_ACTIVITY_:
Return, word for word, the lines of the listing below from the one with "white padlock [386,385,417,419]" through the one with "purple goblet [651,329,713,453]", and no other lines.

_RECORDS PROVIDED_:

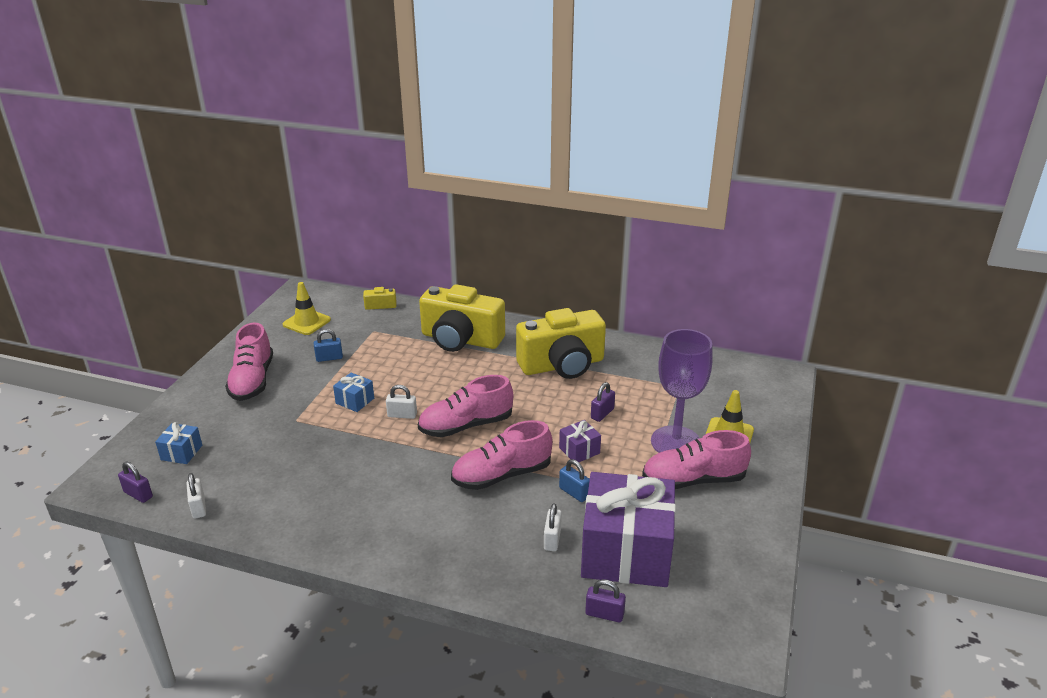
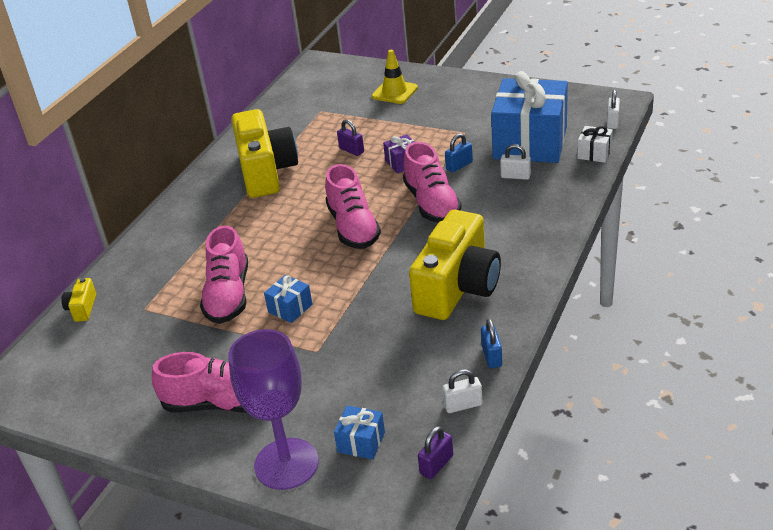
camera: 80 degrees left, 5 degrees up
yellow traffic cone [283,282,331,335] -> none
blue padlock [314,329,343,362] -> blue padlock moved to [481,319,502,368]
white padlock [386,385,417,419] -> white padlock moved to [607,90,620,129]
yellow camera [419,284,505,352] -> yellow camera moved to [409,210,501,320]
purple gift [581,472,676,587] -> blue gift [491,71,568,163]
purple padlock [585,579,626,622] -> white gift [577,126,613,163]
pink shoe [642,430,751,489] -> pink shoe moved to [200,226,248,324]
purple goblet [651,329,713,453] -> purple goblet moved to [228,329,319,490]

--

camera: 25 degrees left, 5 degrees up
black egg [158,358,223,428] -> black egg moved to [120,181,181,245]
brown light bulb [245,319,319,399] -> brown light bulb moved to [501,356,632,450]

_RESULT OF THE EXERCISE_:
white padlock [386,385,417,419] -> white padlock moved to [607,90,620,129]
yellow camera [419,284,505,352] -> yellow camera moved to [409,210,501,320]
purple gift [581,472,676,587] -> blue gift [491,71,568,163]
purple padlock [585,579,626,622] -> white gift [577,126,613,163]
pink shoe [642,430,751,489] -> pink shoe moved to [200,226,248,324]
purple goblet [651,329,713,453] -> purple goblet moved to [228,329,319,490]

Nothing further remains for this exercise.